Every line below that holds the word "traffic" must be listed.

## Extracted material
_ _ _ _ _ _ _
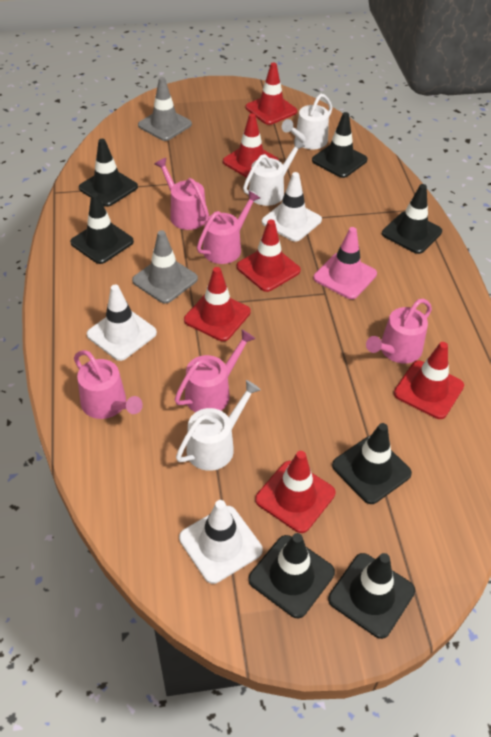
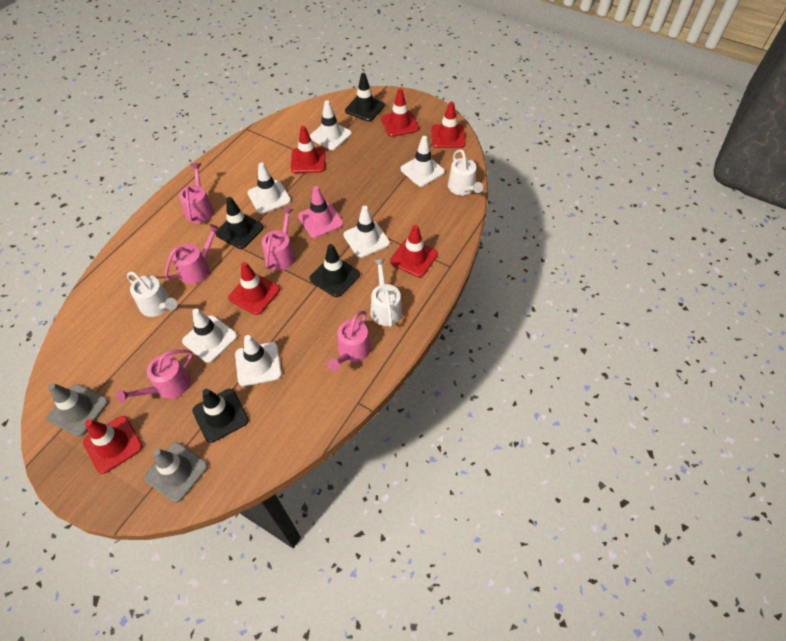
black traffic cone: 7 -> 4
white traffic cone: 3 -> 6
_ _ _ _ _ _ _
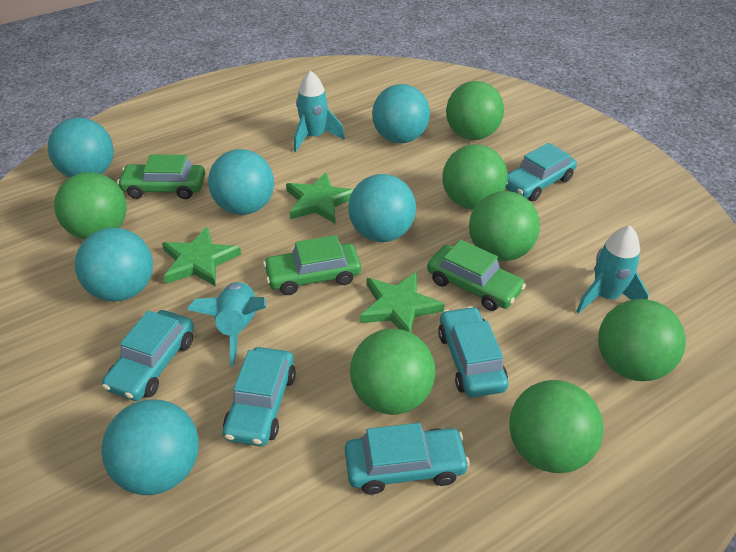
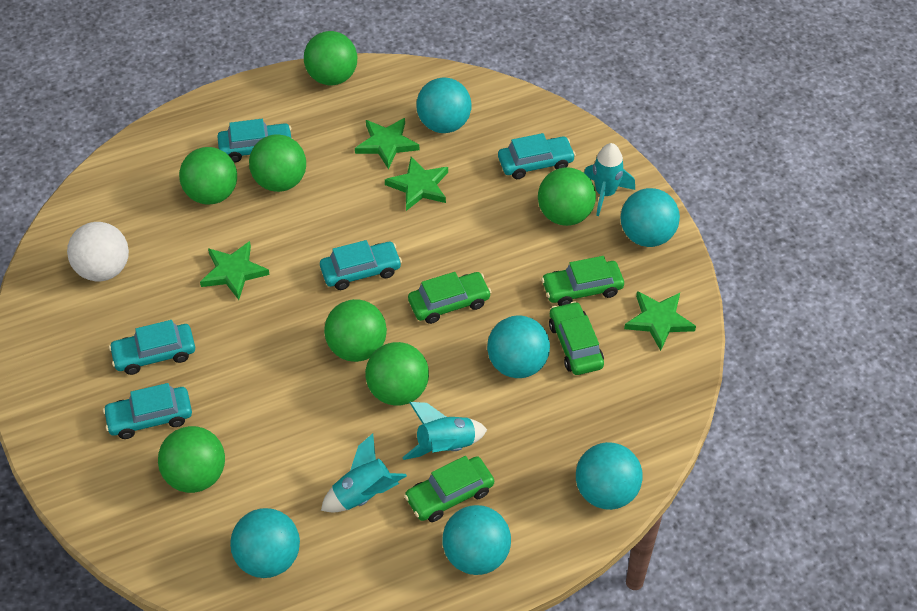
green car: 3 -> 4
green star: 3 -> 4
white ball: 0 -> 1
_ _ _ _ _ _ _
## Reply to the task
black traffic cone: 7 -> 4
white traffic cone: 3 -> 6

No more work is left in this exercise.